» TO DO:
For the data below, give again exactly the lines from the one containing "blue ellipse: (130, 105)" through the one containing "yellow circle: (217, 243)", both ends included, and no others.

(Multi-step shape edit data)
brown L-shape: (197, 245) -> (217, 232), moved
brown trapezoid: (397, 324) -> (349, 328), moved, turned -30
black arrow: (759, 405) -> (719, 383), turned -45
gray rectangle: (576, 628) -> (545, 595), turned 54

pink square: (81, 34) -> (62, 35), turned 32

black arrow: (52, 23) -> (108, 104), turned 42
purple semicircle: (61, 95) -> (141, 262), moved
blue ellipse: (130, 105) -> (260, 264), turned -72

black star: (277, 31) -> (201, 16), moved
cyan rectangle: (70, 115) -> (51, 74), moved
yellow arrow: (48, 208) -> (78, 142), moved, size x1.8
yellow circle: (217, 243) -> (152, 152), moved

--

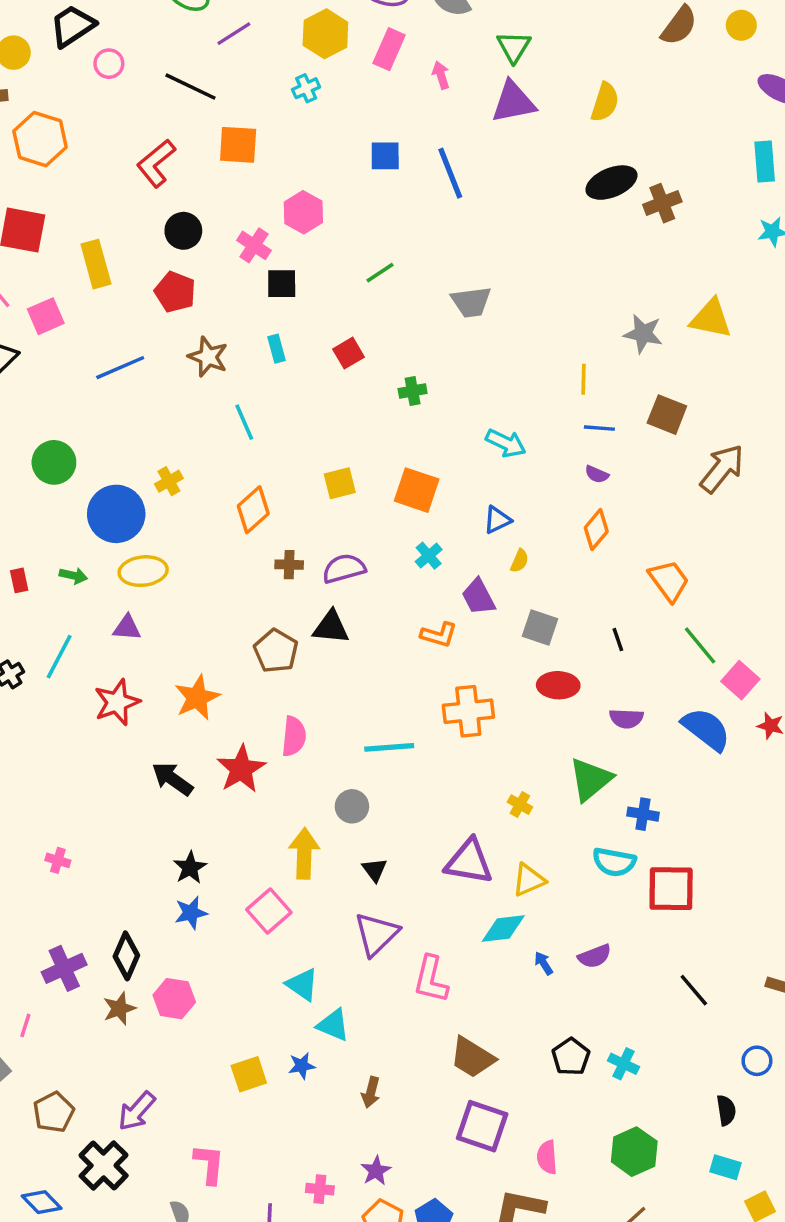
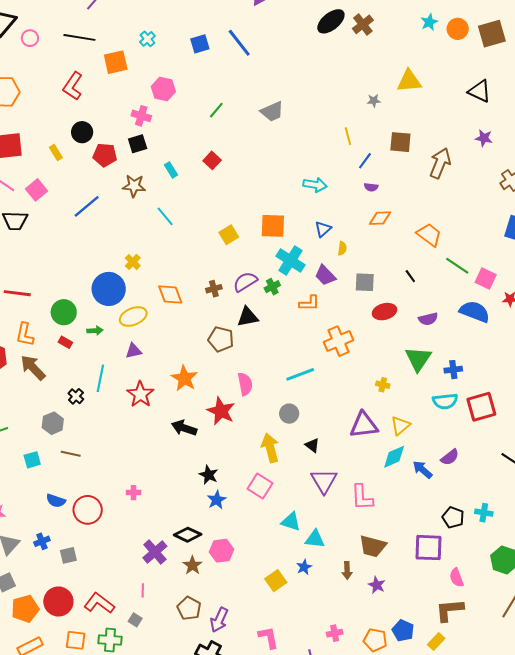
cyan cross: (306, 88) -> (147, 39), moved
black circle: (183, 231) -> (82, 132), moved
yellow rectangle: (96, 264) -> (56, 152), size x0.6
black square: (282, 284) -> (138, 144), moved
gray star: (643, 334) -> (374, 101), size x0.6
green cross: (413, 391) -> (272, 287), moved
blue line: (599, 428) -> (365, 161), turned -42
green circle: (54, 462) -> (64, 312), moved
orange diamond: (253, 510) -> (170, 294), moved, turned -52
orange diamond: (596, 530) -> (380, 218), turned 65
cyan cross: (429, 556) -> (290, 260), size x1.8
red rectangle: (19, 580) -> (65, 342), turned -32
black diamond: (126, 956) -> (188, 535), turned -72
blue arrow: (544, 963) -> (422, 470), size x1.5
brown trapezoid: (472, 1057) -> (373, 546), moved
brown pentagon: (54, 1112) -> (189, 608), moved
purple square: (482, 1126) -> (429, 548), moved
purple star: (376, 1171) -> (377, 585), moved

» TASK ANSWER:
blue ellipse: (130, 105) -> (260, 264), turned -72

black star: (277, 31) -> (201, 16), moved
cyan rectangle: (70, 115) -> (51, 74), moved
yellow arrow: (48, 208) -> (78, 142), moved, size x1.8
yellow circle: (217, 243) -> (152, 152), moved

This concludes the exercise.